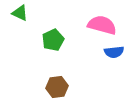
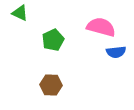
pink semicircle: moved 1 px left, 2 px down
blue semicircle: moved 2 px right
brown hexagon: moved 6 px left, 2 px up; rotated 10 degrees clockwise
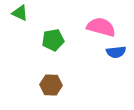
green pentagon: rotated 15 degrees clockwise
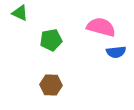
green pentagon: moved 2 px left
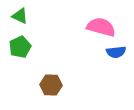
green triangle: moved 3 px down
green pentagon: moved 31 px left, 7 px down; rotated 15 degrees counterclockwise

# # # # #

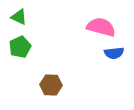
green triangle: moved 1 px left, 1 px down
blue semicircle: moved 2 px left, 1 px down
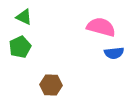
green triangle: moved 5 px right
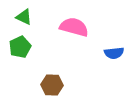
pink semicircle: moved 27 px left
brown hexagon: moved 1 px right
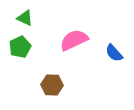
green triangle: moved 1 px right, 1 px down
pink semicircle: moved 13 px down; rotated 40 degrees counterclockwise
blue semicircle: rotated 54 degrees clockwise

# # # # #

OPDRACHT = Herhaal de rijen vanaf de regel met "green pentagon: rotated 15 degrees clockwise" tot en met de regel met "green pentagon: moved 2 px left". Laat de afbeeldingen daarbij weg.

UITGEVOERDE OPDRACHT =
green pentagon: rotated 15 degrees clockwise
green pentagon: moved 2 px left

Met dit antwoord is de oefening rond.